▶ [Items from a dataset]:
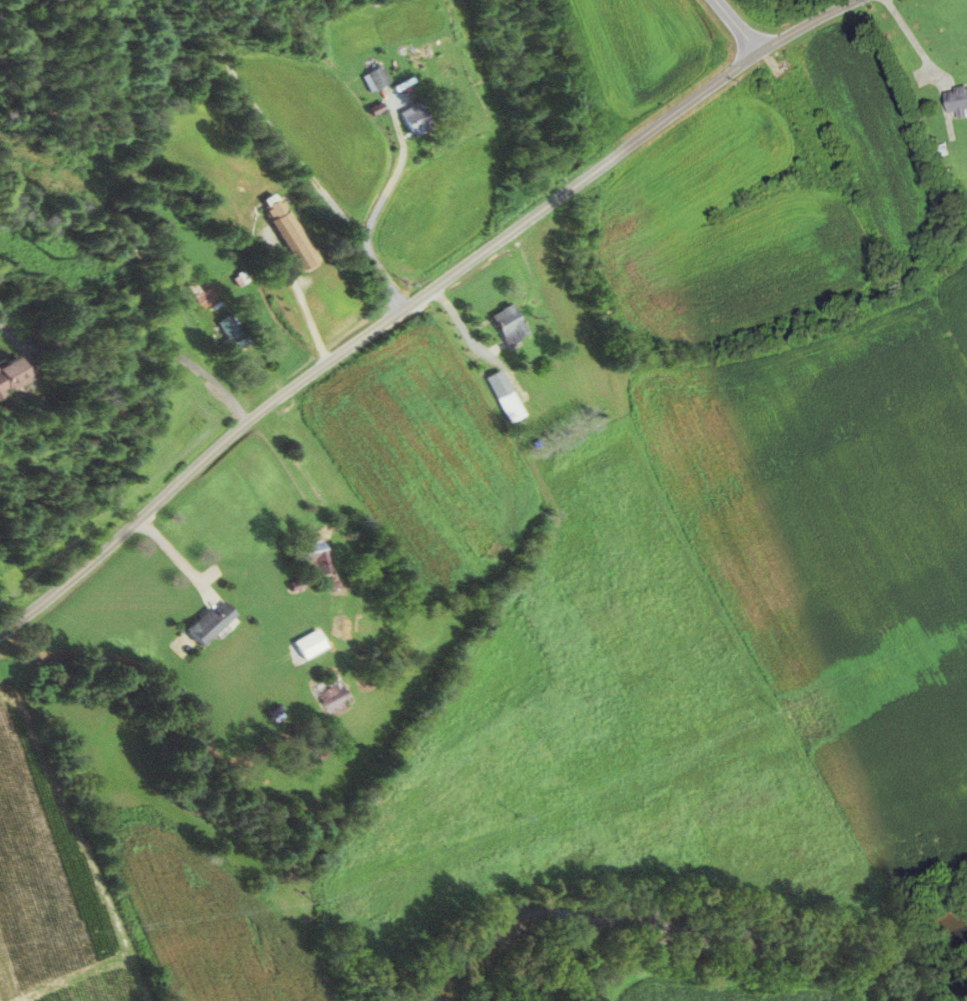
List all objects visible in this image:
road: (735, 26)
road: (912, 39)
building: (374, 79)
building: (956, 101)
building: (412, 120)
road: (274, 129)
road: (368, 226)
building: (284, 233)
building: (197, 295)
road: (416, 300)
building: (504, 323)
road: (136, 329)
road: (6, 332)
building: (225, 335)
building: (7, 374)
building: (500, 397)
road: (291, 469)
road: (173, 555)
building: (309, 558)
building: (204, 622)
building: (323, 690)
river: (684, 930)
...
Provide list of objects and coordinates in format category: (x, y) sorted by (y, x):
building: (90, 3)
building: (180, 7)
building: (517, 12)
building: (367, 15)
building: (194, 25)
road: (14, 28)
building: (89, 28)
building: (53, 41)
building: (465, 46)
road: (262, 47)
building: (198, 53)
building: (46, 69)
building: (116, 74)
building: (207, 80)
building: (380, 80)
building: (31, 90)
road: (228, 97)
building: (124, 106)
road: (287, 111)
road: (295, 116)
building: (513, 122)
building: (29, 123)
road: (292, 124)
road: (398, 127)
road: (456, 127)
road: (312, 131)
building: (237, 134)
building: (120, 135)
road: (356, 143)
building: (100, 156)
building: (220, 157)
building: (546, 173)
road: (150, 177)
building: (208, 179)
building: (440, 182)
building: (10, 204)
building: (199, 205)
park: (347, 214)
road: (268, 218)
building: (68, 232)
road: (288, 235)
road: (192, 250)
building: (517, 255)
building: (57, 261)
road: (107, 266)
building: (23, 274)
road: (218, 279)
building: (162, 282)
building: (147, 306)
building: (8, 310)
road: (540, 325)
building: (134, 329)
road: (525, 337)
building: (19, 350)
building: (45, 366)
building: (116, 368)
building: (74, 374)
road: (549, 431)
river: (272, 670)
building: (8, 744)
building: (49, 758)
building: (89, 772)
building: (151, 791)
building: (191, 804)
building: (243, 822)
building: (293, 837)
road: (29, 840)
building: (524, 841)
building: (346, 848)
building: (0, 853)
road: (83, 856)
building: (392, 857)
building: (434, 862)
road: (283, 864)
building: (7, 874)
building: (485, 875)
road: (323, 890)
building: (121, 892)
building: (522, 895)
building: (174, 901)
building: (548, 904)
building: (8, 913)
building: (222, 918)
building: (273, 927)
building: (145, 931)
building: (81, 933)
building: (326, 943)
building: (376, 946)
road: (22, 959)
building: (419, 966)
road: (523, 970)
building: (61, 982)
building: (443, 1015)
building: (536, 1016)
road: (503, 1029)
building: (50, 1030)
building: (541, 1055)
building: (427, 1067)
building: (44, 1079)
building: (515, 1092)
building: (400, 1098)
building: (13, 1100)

▶ [Action item]: With the string "objects" as the key, filter the data above and show the lines that match.

▶ [Solution to this task]:
List all objects visible in this image:
Provide list of objects and coordinates in format category: (x, y) sorted by (y, x):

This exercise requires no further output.